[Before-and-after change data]
++++
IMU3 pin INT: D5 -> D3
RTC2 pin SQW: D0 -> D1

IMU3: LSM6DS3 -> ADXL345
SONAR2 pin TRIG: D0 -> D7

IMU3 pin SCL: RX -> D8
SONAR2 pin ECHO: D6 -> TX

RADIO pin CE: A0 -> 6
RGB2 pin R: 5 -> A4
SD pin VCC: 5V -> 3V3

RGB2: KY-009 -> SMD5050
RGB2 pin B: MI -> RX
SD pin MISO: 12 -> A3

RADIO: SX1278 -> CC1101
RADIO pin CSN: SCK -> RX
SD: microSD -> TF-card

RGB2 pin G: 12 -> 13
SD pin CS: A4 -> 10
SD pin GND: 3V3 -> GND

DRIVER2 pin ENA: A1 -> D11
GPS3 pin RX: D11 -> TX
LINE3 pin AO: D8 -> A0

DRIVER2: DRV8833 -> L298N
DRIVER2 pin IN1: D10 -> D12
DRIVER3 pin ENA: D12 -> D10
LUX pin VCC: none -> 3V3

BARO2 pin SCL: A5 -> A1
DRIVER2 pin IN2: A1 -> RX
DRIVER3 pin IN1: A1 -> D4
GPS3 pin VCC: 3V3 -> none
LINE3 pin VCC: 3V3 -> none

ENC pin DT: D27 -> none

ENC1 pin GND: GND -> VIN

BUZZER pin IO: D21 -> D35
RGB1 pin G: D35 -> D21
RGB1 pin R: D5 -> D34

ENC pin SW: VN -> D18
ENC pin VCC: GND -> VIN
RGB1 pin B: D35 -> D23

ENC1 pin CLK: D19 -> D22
++++
INSTRUCTIONS FOR THE TASK | The number of lines in the data that hold "none" is all that should be given.

ANSWER BELOW | 4